Leaving out the images, transcribe every record below exactly.

═══ Record extracts ═══

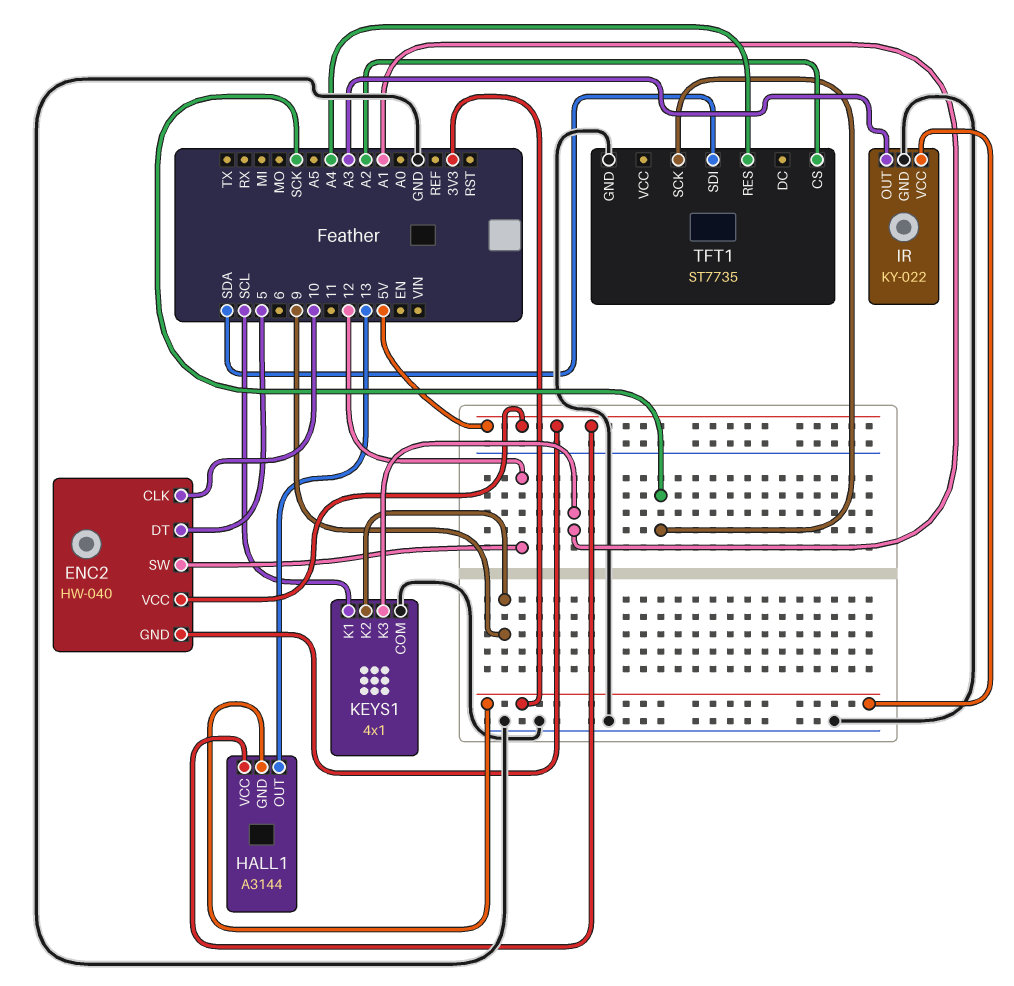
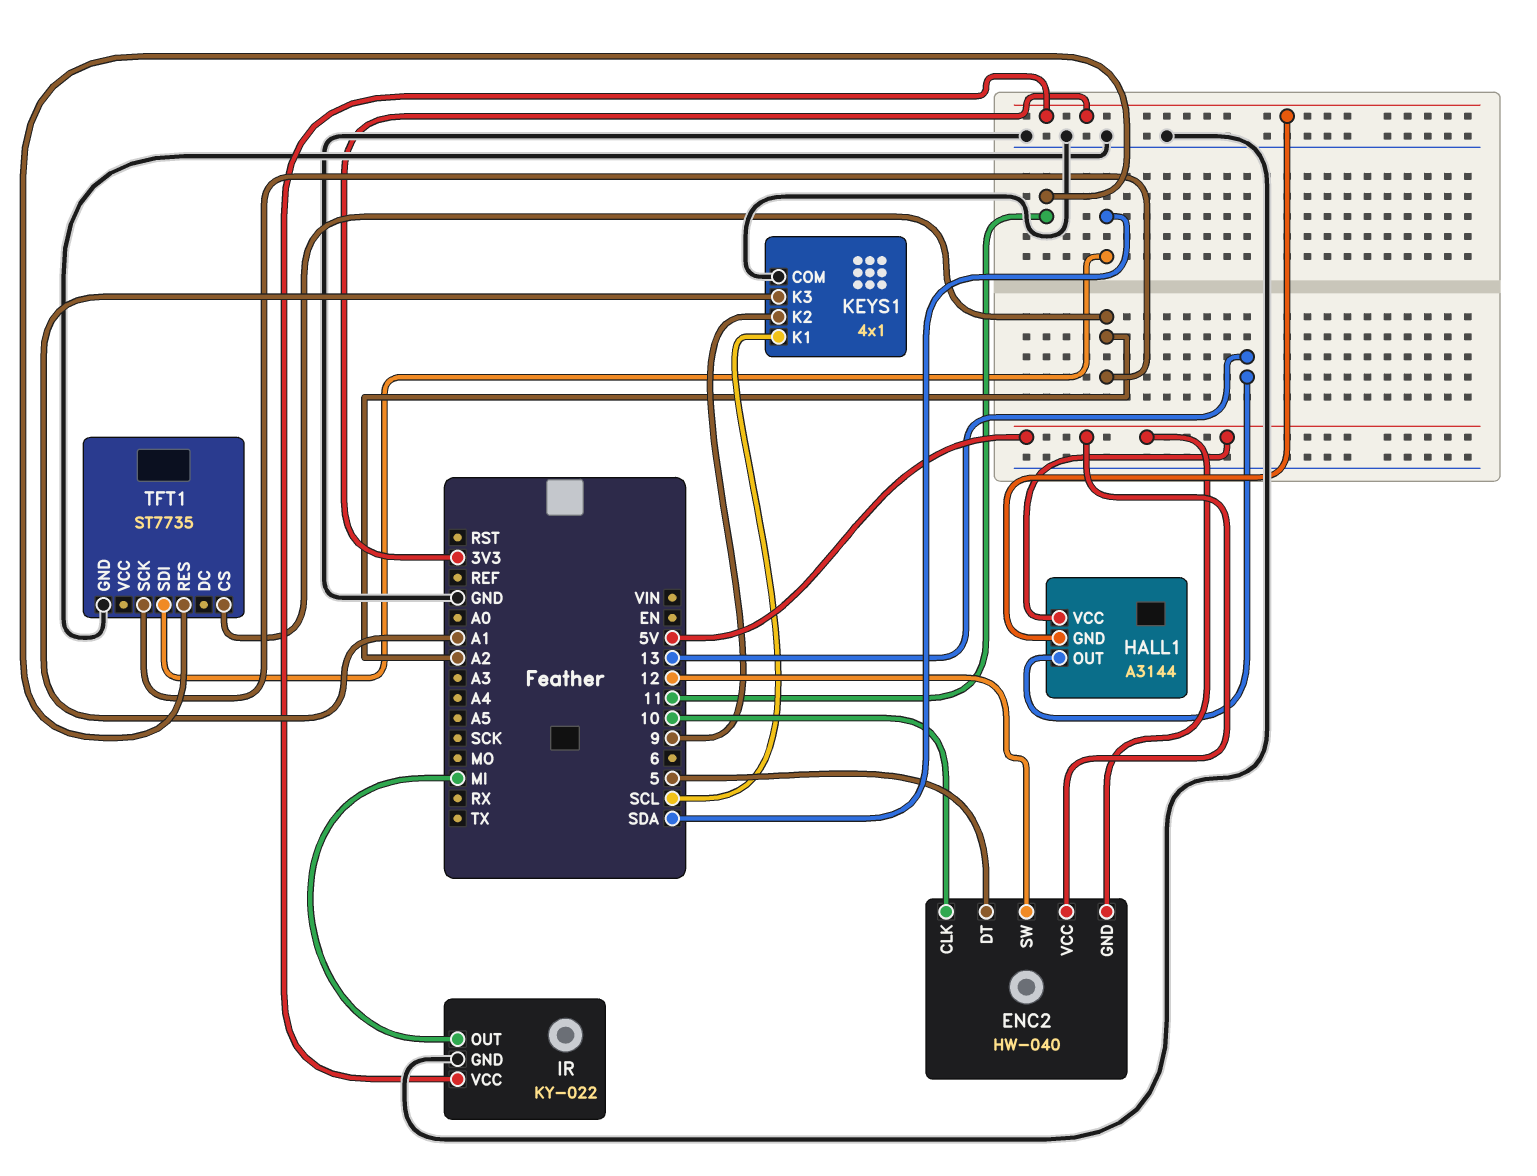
IR pin OUT: A3 -> MI
TFT1 pin RES: A4 -> 11
TFT1 pin SCK: SCK -> A2

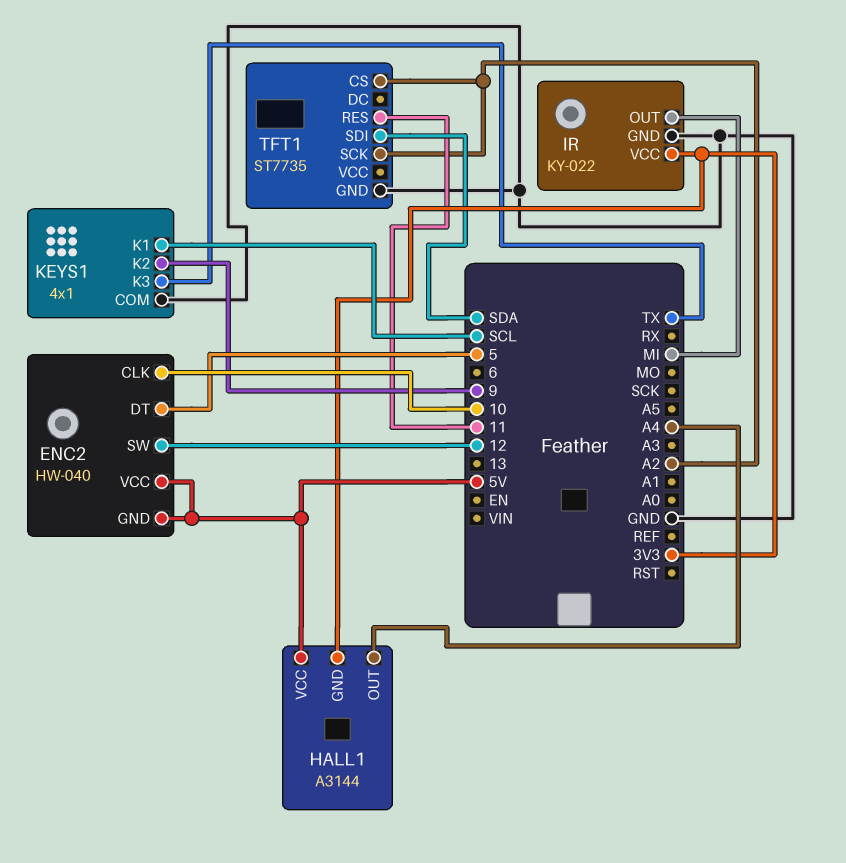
HALL1 pin OUT: 13 -> A4
KEYS1 pin K3: A1 -> TX

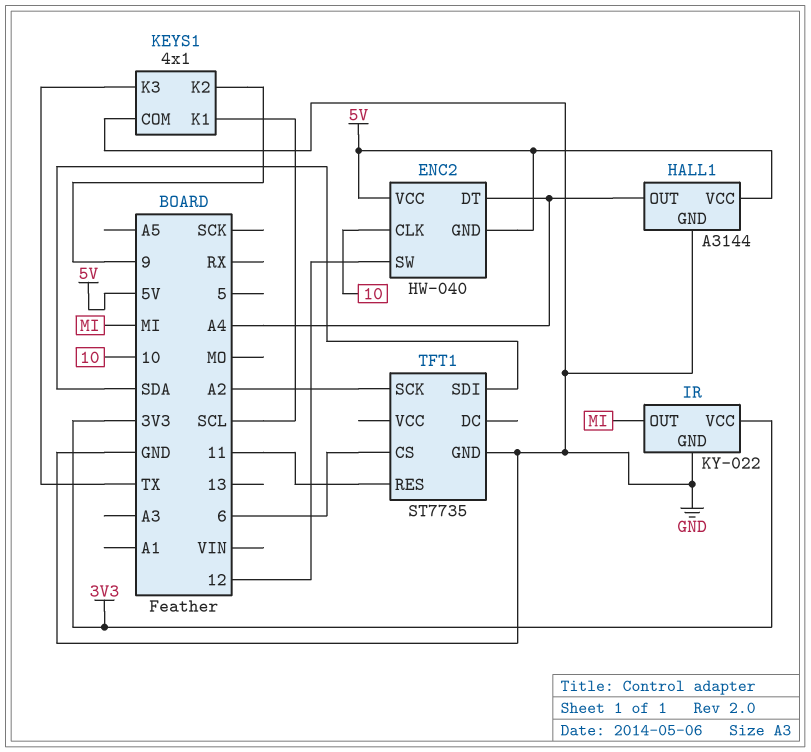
ENC2 pin DT: 5 -> A4
HALL1 pin GND: 3V3 -> GND
TFT1 pin CS: A2 -> 6

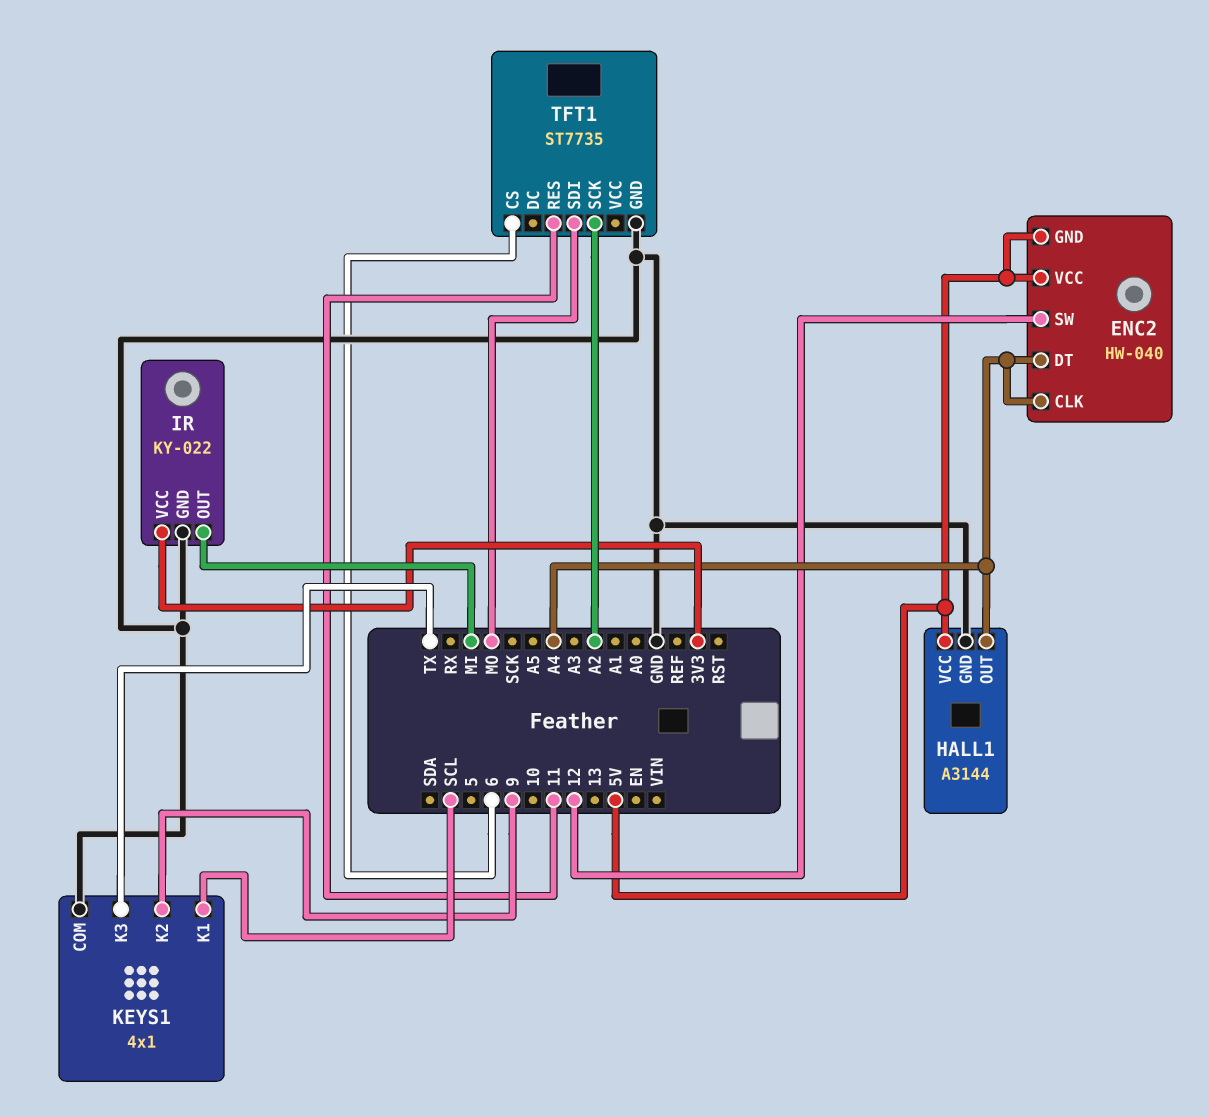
ENC2 pin CLK: 10 -> A4
TFT1 pin SDI: SDA -> MO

═══

- Answer to this problem:
IR pin OUT: A3 -> MI
TFT1 pin RES: A4 -> 11
TFT1 pin SCK: SCK -> A2

HALL1 pin OUT: 13 -> A4
KEYS1 pin K3: A1 -> TX

ENC2 pin DT: 5 -> A4
HALL1 pin GND: 3V3 -> GND
TFT1 pin CS: A2 -> 6

ENC2 pin CLK: 10 -> A4
TFT1 pin SDI: SDA -> MO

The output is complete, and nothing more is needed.